***** DATA LINES

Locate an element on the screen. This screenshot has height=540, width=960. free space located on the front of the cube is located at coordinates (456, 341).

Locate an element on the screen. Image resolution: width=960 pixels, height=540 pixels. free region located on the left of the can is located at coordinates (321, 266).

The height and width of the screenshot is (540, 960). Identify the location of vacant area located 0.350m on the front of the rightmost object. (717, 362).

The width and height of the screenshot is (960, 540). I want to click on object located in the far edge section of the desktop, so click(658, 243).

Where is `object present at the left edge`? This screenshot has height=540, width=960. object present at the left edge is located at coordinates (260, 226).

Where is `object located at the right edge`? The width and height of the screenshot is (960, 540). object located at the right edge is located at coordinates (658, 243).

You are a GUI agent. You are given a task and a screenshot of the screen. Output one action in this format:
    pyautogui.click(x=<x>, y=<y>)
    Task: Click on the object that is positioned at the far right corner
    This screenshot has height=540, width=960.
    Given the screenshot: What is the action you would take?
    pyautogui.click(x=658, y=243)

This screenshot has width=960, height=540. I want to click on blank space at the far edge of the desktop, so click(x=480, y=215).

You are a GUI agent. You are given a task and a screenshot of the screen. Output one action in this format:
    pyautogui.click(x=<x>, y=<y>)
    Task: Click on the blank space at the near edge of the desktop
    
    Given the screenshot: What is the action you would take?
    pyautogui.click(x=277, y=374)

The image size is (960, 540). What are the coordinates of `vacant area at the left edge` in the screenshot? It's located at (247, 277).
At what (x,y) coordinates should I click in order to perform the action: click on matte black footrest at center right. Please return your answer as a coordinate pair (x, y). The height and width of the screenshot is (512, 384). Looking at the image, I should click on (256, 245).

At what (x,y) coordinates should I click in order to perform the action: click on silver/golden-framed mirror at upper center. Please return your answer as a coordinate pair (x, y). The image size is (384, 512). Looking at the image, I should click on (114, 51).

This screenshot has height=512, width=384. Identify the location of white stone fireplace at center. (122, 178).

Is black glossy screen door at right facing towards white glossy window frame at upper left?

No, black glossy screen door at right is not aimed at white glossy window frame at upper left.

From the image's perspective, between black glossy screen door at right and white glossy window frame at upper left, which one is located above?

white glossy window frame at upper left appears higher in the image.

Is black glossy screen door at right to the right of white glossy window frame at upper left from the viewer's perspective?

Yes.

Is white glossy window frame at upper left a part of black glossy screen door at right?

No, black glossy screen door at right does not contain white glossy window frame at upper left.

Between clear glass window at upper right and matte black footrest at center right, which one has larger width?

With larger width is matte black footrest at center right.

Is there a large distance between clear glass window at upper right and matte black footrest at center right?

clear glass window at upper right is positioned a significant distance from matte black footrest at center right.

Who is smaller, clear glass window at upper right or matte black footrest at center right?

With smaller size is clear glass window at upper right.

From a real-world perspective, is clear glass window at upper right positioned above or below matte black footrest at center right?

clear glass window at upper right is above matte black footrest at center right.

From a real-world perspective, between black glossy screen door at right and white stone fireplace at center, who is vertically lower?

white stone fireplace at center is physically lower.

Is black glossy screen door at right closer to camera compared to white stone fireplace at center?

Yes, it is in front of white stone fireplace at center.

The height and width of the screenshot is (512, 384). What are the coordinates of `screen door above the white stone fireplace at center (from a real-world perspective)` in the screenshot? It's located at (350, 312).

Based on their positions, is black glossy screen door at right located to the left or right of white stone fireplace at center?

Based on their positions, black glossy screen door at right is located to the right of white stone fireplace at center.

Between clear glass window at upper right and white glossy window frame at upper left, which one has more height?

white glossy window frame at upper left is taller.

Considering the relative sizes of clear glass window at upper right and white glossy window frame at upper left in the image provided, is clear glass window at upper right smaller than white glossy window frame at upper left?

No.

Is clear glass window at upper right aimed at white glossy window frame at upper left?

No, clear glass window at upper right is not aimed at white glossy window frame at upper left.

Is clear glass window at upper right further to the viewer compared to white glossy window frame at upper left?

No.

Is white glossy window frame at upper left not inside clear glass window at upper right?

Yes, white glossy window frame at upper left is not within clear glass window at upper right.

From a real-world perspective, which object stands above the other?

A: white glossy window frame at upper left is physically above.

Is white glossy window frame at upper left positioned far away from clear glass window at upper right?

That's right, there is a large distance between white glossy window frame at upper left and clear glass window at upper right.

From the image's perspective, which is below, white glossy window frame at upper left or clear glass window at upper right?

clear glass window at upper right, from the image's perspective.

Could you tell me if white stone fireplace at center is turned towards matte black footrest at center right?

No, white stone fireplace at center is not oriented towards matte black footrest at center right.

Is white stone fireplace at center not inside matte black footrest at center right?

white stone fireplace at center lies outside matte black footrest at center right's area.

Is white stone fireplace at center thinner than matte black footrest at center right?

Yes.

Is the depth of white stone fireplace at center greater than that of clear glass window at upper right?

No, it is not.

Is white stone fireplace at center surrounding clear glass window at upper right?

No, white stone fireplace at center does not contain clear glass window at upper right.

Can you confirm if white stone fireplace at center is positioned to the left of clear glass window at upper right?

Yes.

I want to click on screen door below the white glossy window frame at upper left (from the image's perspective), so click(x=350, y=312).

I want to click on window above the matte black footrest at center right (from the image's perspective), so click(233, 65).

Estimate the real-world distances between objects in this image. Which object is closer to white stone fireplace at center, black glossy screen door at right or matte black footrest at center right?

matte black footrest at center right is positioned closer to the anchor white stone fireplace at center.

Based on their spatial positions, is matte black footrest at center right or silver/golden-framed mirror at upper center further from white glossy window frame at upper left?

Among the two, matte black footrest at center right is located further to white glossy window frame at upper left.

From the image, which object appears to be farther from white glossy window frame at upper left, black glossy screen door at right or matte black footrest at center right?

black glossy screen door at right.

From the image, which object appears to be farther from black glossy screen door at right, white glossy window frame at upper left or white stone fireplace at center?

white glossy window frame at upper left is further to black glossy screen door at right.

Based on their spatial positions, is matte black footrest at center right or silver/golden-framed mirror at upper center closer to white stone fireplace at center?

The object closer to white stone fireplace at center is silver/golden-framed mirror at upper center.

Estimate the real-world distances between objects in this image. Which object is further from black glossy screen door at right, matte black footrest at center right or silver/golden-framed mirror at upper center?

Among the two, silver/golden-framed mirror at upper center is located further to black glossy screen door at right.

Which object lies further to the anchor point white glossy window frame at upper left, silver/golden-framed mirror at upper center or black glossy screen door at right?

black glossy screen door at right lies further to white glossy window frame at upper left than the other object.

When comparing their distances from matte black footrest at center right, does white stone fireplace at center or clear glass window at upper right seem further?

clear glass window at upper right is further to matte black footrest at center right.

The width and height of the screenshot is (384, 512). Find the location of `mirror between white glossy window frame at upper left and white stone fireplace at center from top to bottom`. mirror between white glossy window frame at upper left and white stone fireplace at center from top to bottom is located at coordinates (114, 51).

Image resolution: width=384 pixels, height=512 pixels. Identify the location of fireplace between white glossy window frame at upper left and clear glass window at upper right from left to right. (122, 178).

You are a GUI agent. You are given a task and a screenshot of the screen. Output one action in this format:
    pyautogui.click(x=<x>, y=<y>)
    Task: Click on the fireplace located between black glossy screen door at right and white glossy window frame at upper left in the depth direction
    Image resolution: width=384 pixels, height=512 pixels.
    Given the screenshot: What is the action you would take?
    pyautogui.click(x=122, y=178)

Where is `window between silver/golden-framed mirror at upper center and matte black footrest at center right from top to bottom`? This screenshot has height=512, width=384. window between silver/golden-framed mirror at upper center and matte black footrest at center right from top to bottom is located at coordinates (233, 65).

**********

Write out the entries from the start of the entries up to and including the line with "pyautogui.click(x=658, y=243)", substituting "tabletop" for "desktop" and changing nothing else.

Locate an element on the screen. This screenshot has height=540, width=960. free space located on the front of the cube is located at coordinates (456, 341).

Locate an element on the screen. Image resolution: width=960 pixels, height=540 pixels. free region located on the left of the can is located at coordinates (321, 266).

The height and width of the screenshot is (540, 960). Identify the location of vacant area located 0.350m on the front of the rightmost object. (717, 362).

The width and height of the screenshot is (960, 540). I want to click on object located in the far edge section of the tabletop, so click(658, 243).

Where is `object present at the left edge`? This screenshot has height=540, width=960. object present at the left edge is located at coordinates (260, 226).

Where is `object located at the right edge`? The width and height of the screenshot is (960, 540). object located at the right edge is located at coordinates (658, 243).

You are a GUI agent. You are given a task and a screenshot of the screen. Output one action in this format:
    pyautogui.click(x=<x>, y=<y>)
    Task: Click on the object that is positioned at the far right corner
    This screenshot has height=540, width=960.
    Given the screenshot: What is the action you would take?
    pyautogui.click(x=658, y=243)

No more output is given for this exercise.